• **WHAT THE EXERCISE ASKS**
Print all the entries verbatim.

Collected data

▼▼▼

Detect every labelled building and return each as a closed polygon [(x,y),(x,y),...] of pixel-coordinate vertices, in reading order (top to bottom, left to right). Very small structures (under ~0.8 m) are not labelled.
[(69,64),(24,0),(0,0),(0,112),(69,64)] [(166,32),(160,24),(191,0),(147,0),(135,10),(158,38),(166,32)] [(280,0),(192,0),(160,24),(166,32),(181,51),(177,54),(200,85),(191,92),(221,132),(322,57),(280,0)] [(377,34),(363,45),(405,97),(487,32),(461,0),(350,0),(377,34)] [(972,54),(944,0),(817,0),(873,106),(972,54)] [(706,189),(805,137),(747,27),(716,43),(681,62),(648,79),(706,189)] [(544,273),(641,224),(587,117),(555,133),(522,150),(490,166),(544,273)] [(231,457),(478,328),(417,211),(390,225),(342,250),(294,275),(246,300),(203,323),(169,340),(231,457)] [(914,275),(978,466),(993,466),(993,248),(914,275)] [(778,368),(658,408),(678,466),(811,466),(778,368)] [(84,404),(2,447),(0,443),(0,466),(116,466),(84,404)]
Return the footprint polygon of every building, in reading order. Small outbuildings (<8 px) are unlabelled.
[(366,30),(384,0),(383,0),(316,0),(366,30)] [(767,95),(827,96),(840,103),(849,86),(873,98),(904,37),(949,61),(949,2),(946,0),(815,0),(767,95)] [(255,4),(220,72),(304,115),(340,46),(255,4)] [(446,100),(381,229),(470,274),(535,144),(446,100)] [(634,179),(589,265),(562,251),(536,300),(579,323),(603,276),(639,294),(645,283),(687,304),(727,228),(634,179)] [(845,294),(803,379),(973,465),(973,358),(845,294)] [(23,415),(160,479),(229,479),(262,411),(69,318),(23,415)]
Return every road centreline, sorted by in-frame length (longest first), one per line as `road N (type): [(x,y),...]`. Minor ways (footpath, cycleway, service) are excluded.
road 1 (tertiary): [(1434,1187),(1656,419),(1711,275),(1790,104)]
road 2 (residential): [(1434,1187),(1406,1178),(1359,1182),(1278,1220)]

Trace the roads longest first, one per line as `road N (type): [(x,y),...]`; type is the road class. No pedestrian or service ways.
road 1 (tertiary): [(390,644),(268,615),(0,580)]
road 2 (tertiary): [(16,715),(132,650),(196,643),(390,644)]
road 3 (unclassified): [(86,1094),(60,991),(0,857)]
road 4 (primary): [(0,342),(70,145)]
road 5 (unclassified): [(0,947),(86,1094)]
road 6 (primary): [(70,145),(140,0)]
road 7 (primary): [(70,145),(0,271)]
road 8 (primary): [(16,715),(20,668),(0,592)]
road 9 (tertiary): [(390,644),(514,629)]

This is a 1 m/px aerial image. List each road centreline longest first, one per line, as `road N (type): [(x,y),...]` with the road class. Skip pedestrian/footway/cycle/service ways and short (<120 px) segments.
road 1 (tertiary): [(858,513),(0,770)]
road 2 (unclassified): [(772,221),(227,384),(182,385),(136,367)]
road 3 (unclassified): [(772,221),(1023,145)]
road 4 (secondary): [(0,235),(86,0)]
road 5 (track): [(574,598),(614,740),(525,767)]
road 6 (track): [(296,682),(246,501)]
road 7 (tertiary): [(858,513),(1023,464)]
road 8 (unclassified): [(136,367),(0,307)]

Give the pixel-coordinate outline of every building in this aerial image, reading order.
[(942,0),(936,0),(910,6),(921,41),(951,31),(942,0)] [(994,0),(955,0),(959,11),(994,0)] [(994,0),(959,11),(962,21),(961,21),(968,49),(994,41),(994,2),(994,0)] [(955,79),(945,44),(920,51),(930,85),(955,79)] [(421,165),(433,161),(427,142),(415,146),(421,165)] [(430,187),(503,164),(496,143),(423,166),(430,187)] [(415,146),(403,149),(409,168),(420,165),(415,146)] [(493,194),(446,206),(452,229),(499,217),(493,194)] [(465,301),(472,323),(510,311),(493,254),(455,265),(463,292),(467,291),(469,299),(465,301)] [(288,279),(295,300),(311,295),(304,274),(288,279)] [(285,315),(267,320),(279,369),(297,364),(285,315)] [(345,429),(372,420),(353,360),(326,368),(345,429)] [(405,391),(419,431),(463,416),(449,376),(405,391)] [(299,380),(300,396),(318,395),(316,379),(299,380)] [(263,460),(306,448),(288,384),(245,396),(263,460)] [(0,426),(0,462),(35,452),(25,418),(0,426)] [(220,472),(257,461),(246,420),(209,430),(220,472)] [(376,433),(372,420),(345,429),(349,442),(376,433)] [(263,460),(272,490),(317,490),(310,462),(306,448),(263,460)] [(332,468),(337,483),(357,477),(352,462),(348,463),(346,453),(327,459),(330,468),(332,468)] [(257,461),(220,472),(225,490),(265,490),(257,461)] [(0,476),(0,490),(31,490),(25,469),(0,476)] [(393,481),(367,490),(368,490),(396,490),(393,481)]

▲▲▲

• **OUTPUT**
Detect every labelled building and return each as a closed polygon [(x,y),(x,y),...] of pixel-coordinate vertices, in reading order (top to bottom, left to right). Very small structures (under ~0.8 m) are not labelled.
[(69,64),(24,0),(0,0),(0,112),(69,64)] [(166,32),(160,24),(191,0),(147,0),(135,10),(158,38),(166,32)] [(280,0),(192,0),(160,24),(166,32),(181,51),(177,54),(200,85),(191,92),(221,132),(322,57),(280,0)] [(377,34),(363,45),(405,97),(487,32),(461,0),(350,0),(377,34)] [(972,54),(944,0),(817,0),(873,106),(972,54)] [(706,189),(805,137),(747,27),(716,43),(681,62),(648,79),(706,189)] [(544,273),(641,224),(587,117),(555,133),(522,150),(490,166),(544,273)] [(231,457),(478,328),(417,211),(390,225),(342,250),(294,275),(246,300),(203,323),(169,340),(231,457)] [(914,275),(978,466),(993,466),(993,248),(914,275)] [(778,368),(658,408),(678,466),(811,466),(778,368)] [(84,404),(2,447),(0,443),(0,466),(116,466),(84,404)]
Return the footprint polygon of every building, in reading order. Small outbuildings (<8 px) are unlabelled.
[(366,30),(384,0),(383,0),(316,0),(366,30)] [(767,95),(827,96),(840,103),(849,86),(873,98),(904,37),(949,61),(949,2),(946,0),(815,0),(767,95)] [(255,4),(220,72),(304,115),(340,46),(255,4)] [(446,100),(381,229),(470,274),(535,144),(446,100)] [(634,179),(589,265),(562,251),(536,300),(579,323),(603,276),(639,294),(645,283),(687,304),(727,228),(634,179)] [(845,294),(803,379),(973,465),(973,358),(845,294)] [(23,415),(160,479),(229,479),(262,411),(69,318),(23,415)]
Return every road centreline, sorted by in-frame length (longest first), one per line as `road N (type): [(x,y),...]`. Minor ways (footpath, cycleway, service) are excluded.
road 1 (tertiary): [(1434,1187),(1656,419),(1711,275),(1790,104)]
road 2 (residential): [(1434,1187),(1406,1178),(1359,1182),(1278,1220)]

Trace the roads longest first, one per line as `road N (type): [(x,y),...]`; type is the road class. No pedestrian or service ways.
road 1 (tertiary): [(390,644),(268,615),(0,580)]
road 2 (tertiary): [(16,715),(132,650),(196,643),(390,644)]
road 3 (unclassified): [(86,1094),(60,991),(0,857)]
road 4 (primary): [(0,342),(70,145)]
road 5 (unclassified): [(0,947),(86,1094)]
road 6 (primary): [(70,145),(140,0)]
road 7 (primary): [(70,145),(0,271)]
road 8 (primary): [(16,715),(20,668),(0,592)]
road 9 (tertiary): [(390,644),(514,629)]

This is a 1 m/px aerial image. List each road centreline longest first, one per line, as `road N (type): [(x,y),...]` with the road class. Skip pedestrian/footway/cycle/service ways and short (<120 px) segments.
road 1 (tertiary): [(858,513),(0,770)]
road 2 (unclassified): [(772,221),(227,384),(182,385),(136,367)]
road 3 (unclassified): [(772,221),(1023,145)]
road 4 (secondary): [(0,235),(86,0)]
road 5 (track): [(574,598),(614,740),(525,767)]
road 6 (track): [(296,682),(246,501)]
road 7 (tertiary): [(858,513),(1023,464)]
road 8 (unclassified): [(136,367),(0,307)]

Give the pixel-coordinate outline of every building in this aerial image, reading order.
[(942,0),(936,0),(910,6),(921,41),(951,31),(942,0)] [(994,0),(955,0),(959,11),(994,0)] [(994,0),(959,11),(962,21),(961,21),(968,49),(994,41),(994,2),(994,0)] [(955,79),(945,44),(920,51),(930,85),(955,79)] [(421,165),(433,161),(427,142),(415,146),(421,165)] [(430,187),(503,164),(496,143),(423,166),(430,187)] [(415,146),(403,149),(409,168),(420,165),(415,146)] [(493,194),(446,206),(452,229),(499,217),(493,194)] [(465,301),(472,323),(510,311),(493,254),(455,265),(463,292),(467,291),(469,299),(465,301)] [(288,279),(295,300),(311,295),(304,274),(288,279)] [(285,315),(267,320),(279,369),(297,364),(285,315)] [(345,429),(372,420),(353,360),(326,368),(345,429)] [(405,391),(419,431),(463,416),(449,376),(405,391)] [(299,380),(300,396),(318,395),(316,379),(299,380)] [(263,460),(306,448),(288,384),(245,396),(263,460)] [(0,426),(0,462),(35,452),(25,418),(0,426)] [(220,472),(257,461),(246,420),(209,430),(220,472)] [(376,433),(372,420),(345,429),(349,442),(376,433)] [(263,460),(272,490),(317,490),(310,462),(306,448),(263,460)] [(332,468),(337,483),(357,477),(352,462),(348,463),(346,453),(327,459),(330,468),(332,468)] [(257,461),(220,472),(225,490),(265,490),(257,461)] [(0,476),(0,490),(31,490),(25,469),(0,476)] [(393,481),(367,490),(368,490),(396,490),(393,481)]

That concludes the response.